### Data section
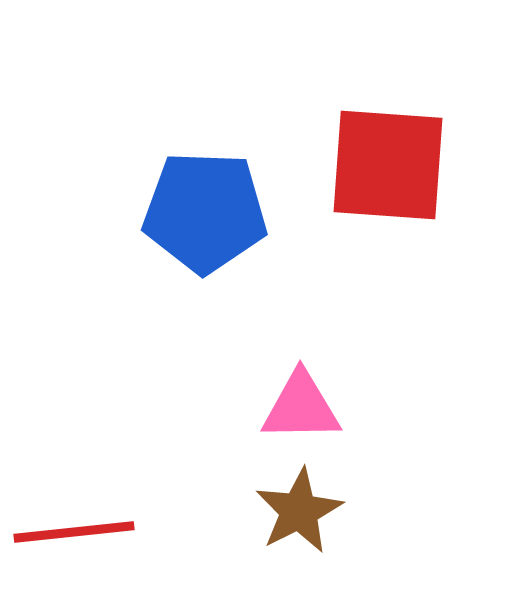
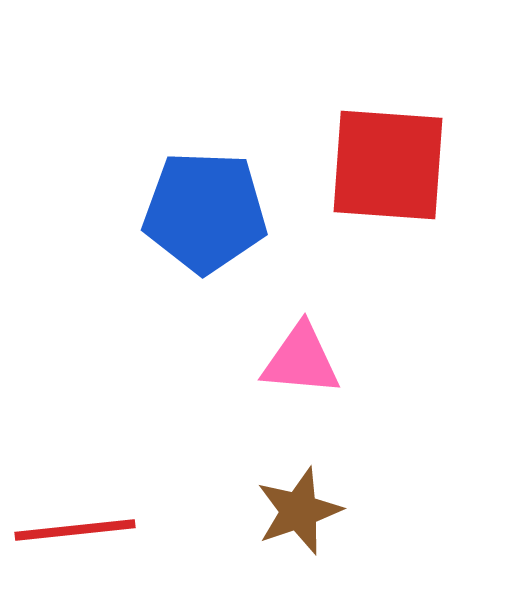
pink triangle: moved 47 px up; rotated 6 degrees clockwise
brown star: rotated 8 degrees clockwise
red line: moved 1 px right, 2 px up
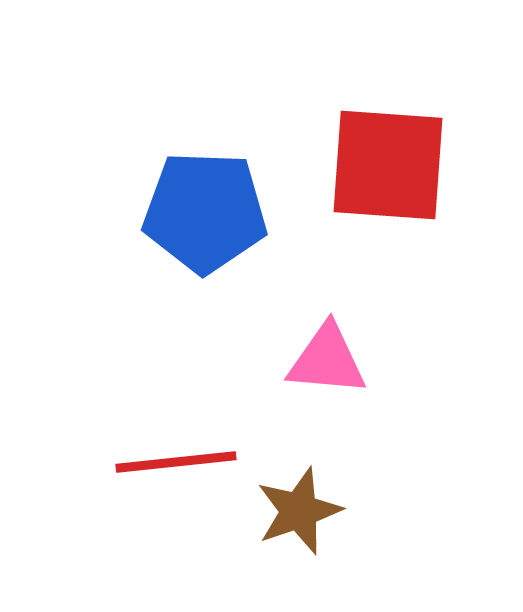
pink triangle: moved 26 px right
red line: moved 101 px right, 68 px up
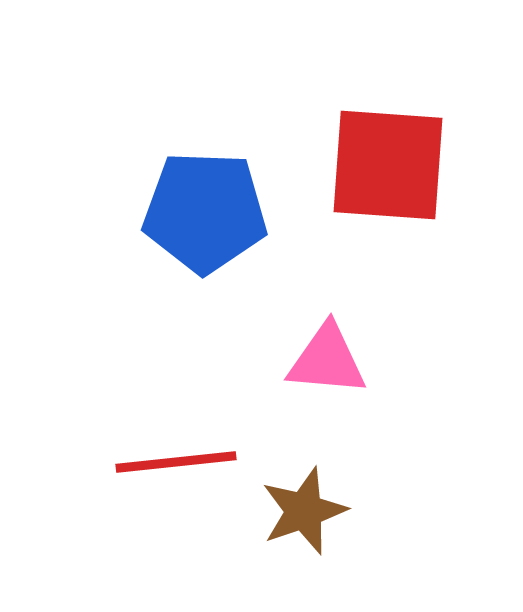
brown star: moved 5 px right
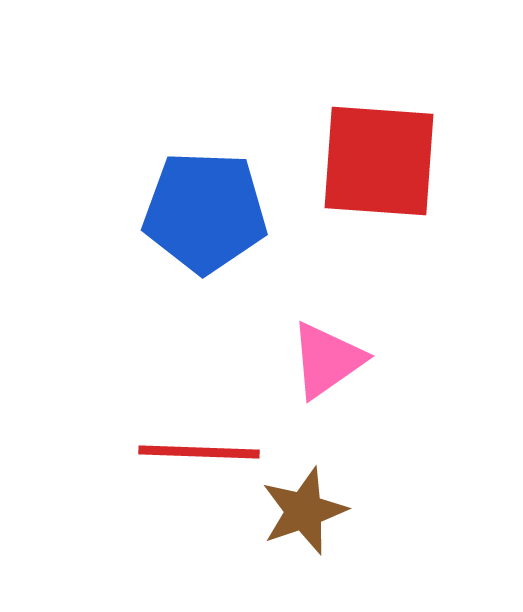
red square: moved 9 px left, 4 px up
pink triangle: rotated 40 degrees counterclockwise
red line: moved 23 px right, 10 px up; rotated 8 degrees clockwise
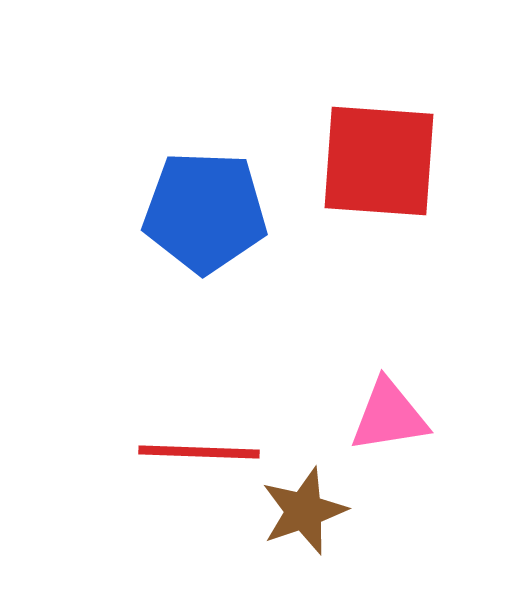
pink triangle: moved 62 px right, 56 px down; rotated 26 degrees clockwise
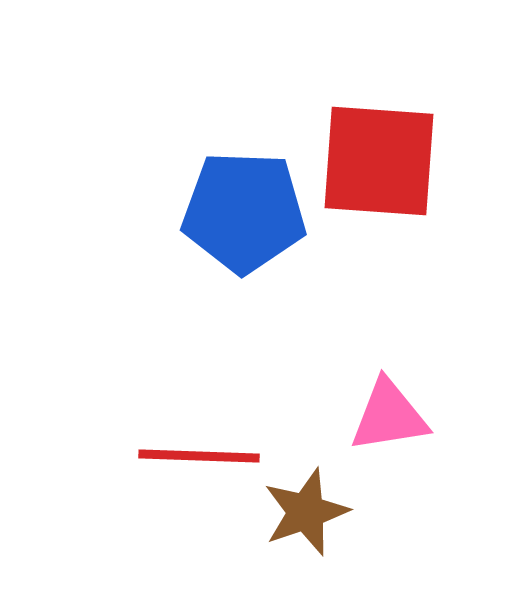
blue pentagon: moved 39 px right
red line: moved 4 px down
brown star: moved 2 px right, 1 px down
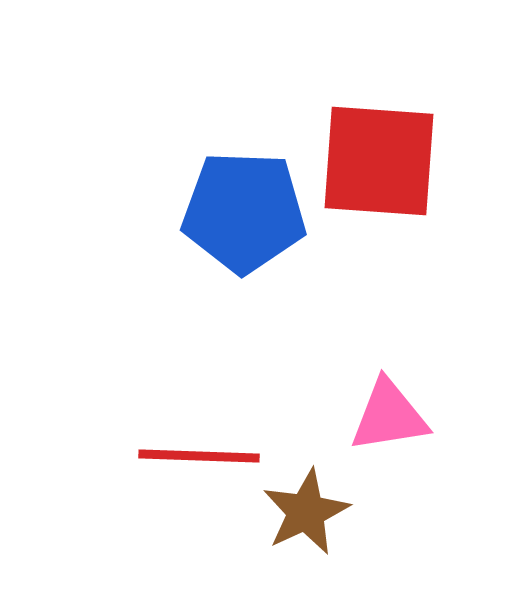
brown star: rotated 6 degrees counterclockwise
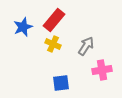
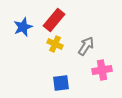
yellow cross: moved 2 px right
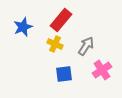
red rectangle: moved 7 px right
pink cross: rotated 24 degrees counterclockwise
blue square: moved 3 px right, 9 px up
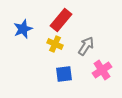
blue star: moved 2 px down
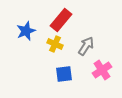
blue star: moved 3 px right, 2 px down
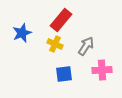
blue star: moved 4 px left, 2 px down
pink cross: rotated 30 degrees clockwise
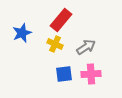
gray arrow: moved 1 px down; rotated 24 degrees clockwise
pink cross: moved 11 px left, 4 px down
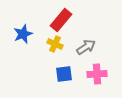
blue star: moved 1 px right, 1 px down
pink cross: moved 6 px right
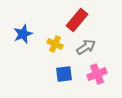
red rectangle: moved 16 px right
pink cross: rotated 18 degrees counterclockwise
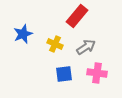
red rectangle: moved 4 px up
pink cross: moved 1 px up; rotated 30 degrees clockwise
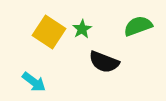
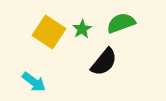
green semicircle: moved 17 px left, 3 px up
black semicircle: rotated 72 degrees counterclockwise
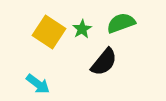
cyan arrow: moved 4 px right, 2 px down
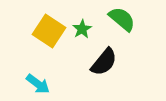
green semicircle: moved 1 px right, 4 px up; rotated 60 degrees clockwise
yellow square: moved 1 px up
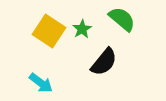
cyan arrow: moved 3 px right, 1 px up
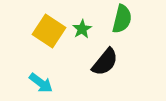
green semicircle: rotated 64 degrees clockwise
black semicircle: moved 1 px right
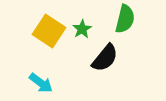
green semicircle: moved 3 px right
black semicircle: moved 4 px up
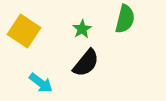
yellow square: moved 25 px left
black semicircle: moved 19 px left, 5 px down
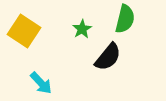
black semicircle: moved 22 px right, 6 px up
cyan arrow: rotated 10 degrees clockwise
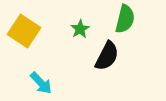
green star: moved 2 px left
black semicircle: moved 1 px left, 1 px up; rotated 12 degrees counterclockwise
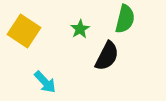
cyan arrow: moved 4 px right, 1 px up
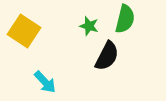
green star: moved 9 px right, 3 px up; rotated 24 degrees counterclockwise
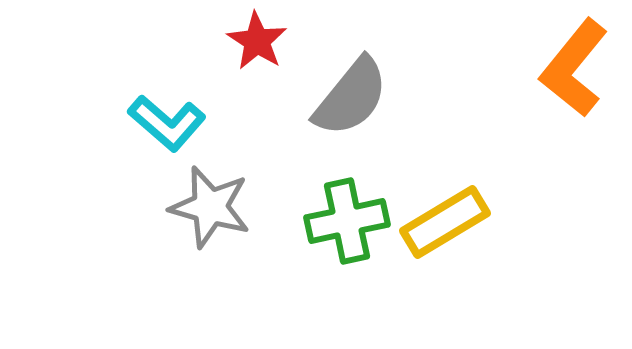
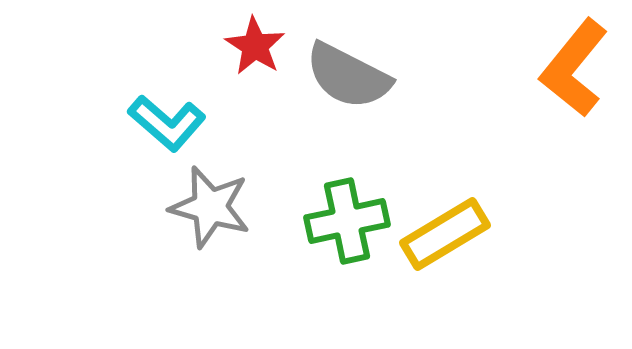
red star: moved 2 px left, 5 px down
gray semicircle: moved 3 px left, 21 px up; rotated 78 degrees clockwise
yellow rectangle: moved 12 px down
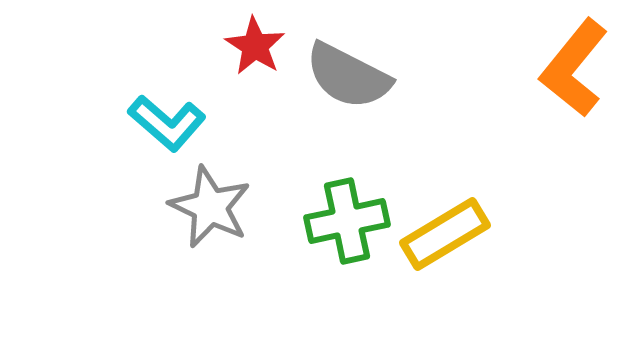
gray star: rotated 10 degrees clockwise
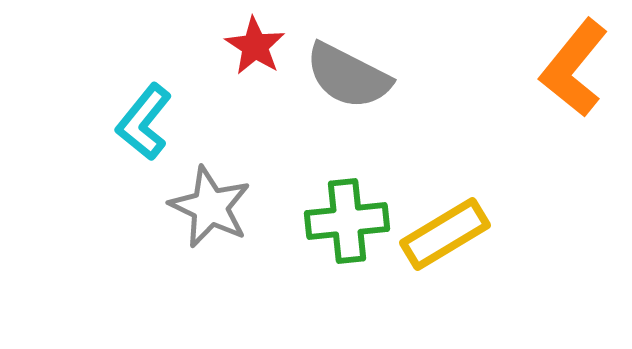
cyan L-shape: moved 23 px left, 1 px up; rotated 88 degrees clockwise
green cross: rotated 6 degrees clockwise
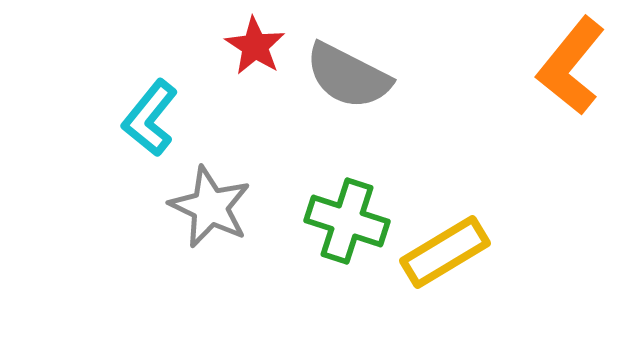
orange L-shape: moved 3 px left, 2 px up
cyan L-shape: moved 6 px right, 4 px up
green cross: rotated 24 degrees clockwise
yellow rectangle: moved 18 px down
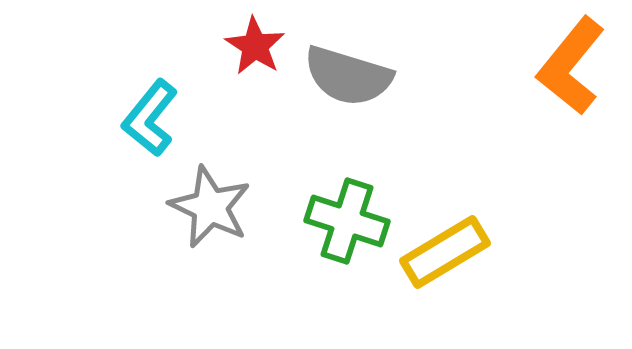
gray semicircle: rotated 10 degrees counterclockwise
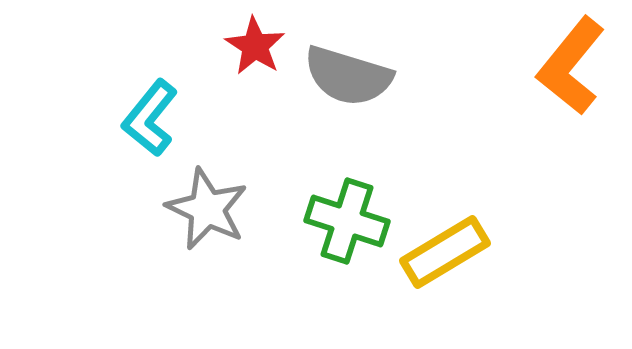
gray star: moved 3 px left, 2 px down
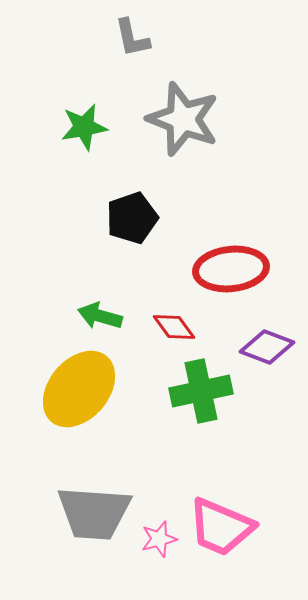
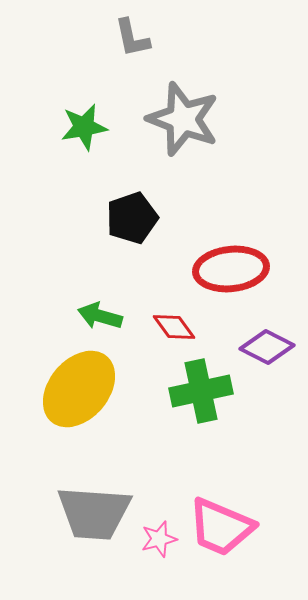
purple diamond: rotated 6 degrees clockwise
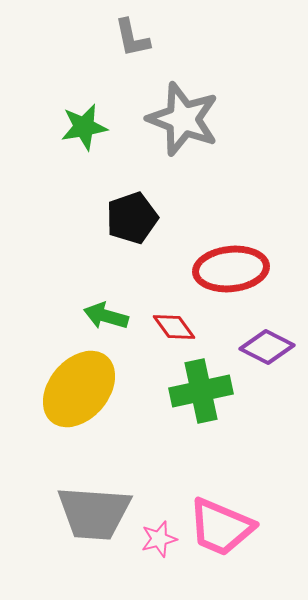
green arrow: moved 6 px right
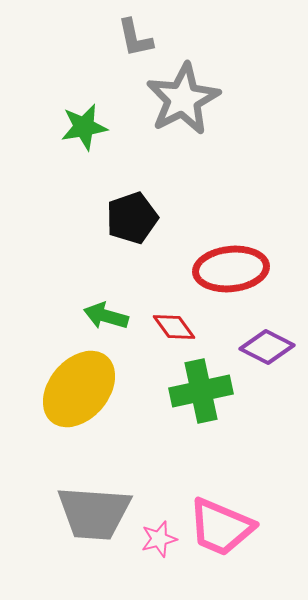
gray L-shape: moved 3 px right
gray star: moved 20 px up; rotated 24 degrees clockwise
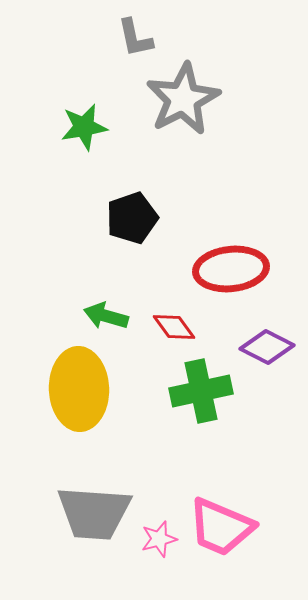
yellow ellipse: rotated 42 degrees counterclockwise
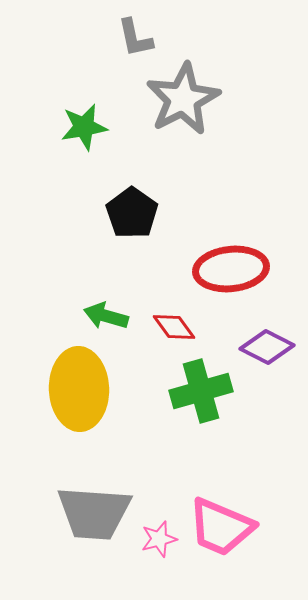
black pentagon: moved 5 px up; rotated 18 degrees counterclockwise
green cross: rotated 4 degrees counterclockwise
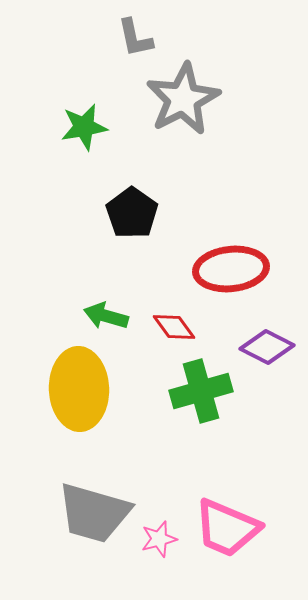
gray trapezoid: rotated 12 degrees clockwise
pink trapezoid: moved 6 px right, 1 px down
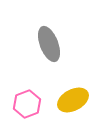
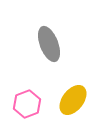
yellow ellipse: rotated 24 degrees counterclockwise
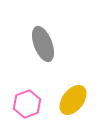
gray ellipse: moved 6 px left
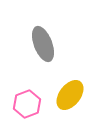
yellow ellipse: moved 3 px left, 5 px up
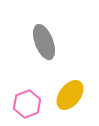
gray ellipse: moved 1 px right, 2 px up
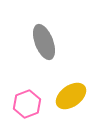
yellow ellipse: moved 1 px right, 1 px down; rotated 16 degrees clockwise
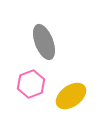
pink hexagon: moved 4 px right, 20 px up
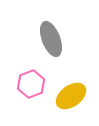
gray ellipse: moved 7 px right, 3 px up
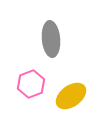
gray ellipse: rotated 16 degrees clockwise
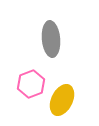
yellow ellipse: moved 9 px left, 4 px down; rotated 28 degrees counterclockwise
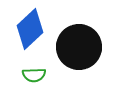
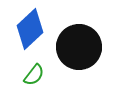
green semicircle: rotated 50 degrees counterclockwise
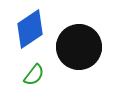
blue diamond: rotated 9 degrees clockwise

### Task description
Transcribe every one of the rows above word for word, omitting the pictures.

### Answer to the task
pink triangle: moved 47 px up; rotated 6 degrees clockwise
brown star: rotated 8 degrees clockwise
red line: moved 1 px right, 2 px up
pink triangle: moved 26 px right
red line: moved 101 px right, 68 px up
brown star: moved 5 px right
red square: moved 9 px left, 4 px up
pink triangle: rotated 40 degrees counterclockwise
red line: moved 23 px right, 10 px up; rotated 8 degrees clockwise
pink triangle: moved 62 px right, 56 px down; rotated 26 degrees clockwise
blue pentagon: moved 39 px right
red line: moved 4 px down
brown star: moved 2 px right, 1 px down
brown star: rotated 6 degrees counterclockwise
yellow cross: moved 2 px right
red rectangle: moved 7 px right
pink cross: rotated 24 degrees counterclockwise
blue square: moved 3 px right, 9 px up
blue star: moved 2 px down
blue star: moved 3 px right, 2 px down
blue star: moved 4 px left, 2 px down
pink cross: rotated 30 degrees clockwise
gray arrow: moved 1 px down; rotated 24 degrees clockwise
pink cross: moved 11 px left, 4 px down
blue star: moved 1 px right, 1 px down
pink cross: moved 6 px right
red rectangle: moved 16 px right
pink cross: rotated 18 degrees counterclockwise
red rectangle: moved 4 px up
pink cross: moved 1 px up; rotated 30 degrees clockwise
green semicircle: moved 17 px left, 3 px up
black semicircle: rotated 72 degrees counterclockwise
cyan arrow: moved 4 px right, 2 px down
green semicircle: moved 1 px right, 4 px up; rotated 60 degrees clockwise
yellow square: moved 1 px up
cyan arrow: moved 3 px right, 1 px up
green semicircle: rotated 64 degrees clockwise
black semicircle: moved 1 px right
green semicircle: moved 3 px right
black semicircle: moved 4 px up
yellow square: moved 25 px left
black semicircle: moved 19 px left, 5 px down
black semicircle: moved 22 px right, 6 px up
cyan arrow: rotated 10 degrees clockwise
green star: moved 2 px left
black semicircle: moved 1 px left, 1 px up; rotated 12 degrees counterclockwise
cyan arrow: moved 4 px right, 1 px up
green star: moved 9 px right, 3 px up; rotated 24 degrees counterclockwise
red star: moved 2 px left, 5 px down
gray semicircle: moved 3 px left, 21 px up; rotated 78 degrees clockwise
yellow rectangle: moved 12 px down
gray star: rotated 10 degrees clockwise
cyan L-shape: moved 23 px left, 1 px up; rotated 88 degrees clockwise
green cross: rotated 6 degrees clockwise
orange L-shape: moved 3 px left, 2 px up
cyan L-shape: moved 6 px right, 4 px up
green cross: rotated 24 degrees clockwise
yellow rectangle: moved 18 px down
gray semicircle: rotated 10 degrees counterclockwise
gray star: moved 3 px left, 2 px down
purple diamond: rotated 6 degrees clockwise
green arrow: moved 6 px right
gray L-shape: moved 3 px right
gray star: moved 20 px up; rotated 24 degrees clockwise
yellow ellipse: rotated 42 degrees counterclockwise
black pentagon: moved 5 px up; rotated 18 degrees counterclockwise
green cross: rotated 4 degrees counterclockwise
gray trapezoid: rotated 12 degrees clockwise
pink trapezoid: moved 6 px right, 1 px down
yellow ellipse: rotated 24 degrees counterclockwise
gray ellipse: moved 6 px left
yellow ellipse: moved 3 px left, 5 px up
gray ellipse: moved 1 px right, 2 px up
yellow ellipse: moved 1 px right, 1 px down; rotated 16 degrees clockwise
pink hexagon: moved 4 px right, 20 px up
gray ellipse: moved 7 px right, 3 px up
gray ellipse: rotated 16 degrees clockwise
yellow ellipse: moved 9 px left, 4 px down; rotated 28 degrees counterclockwise
green semicircle: rotated 50 degrees counterclockwise
blue diamond: rotated 9 degrees clockwise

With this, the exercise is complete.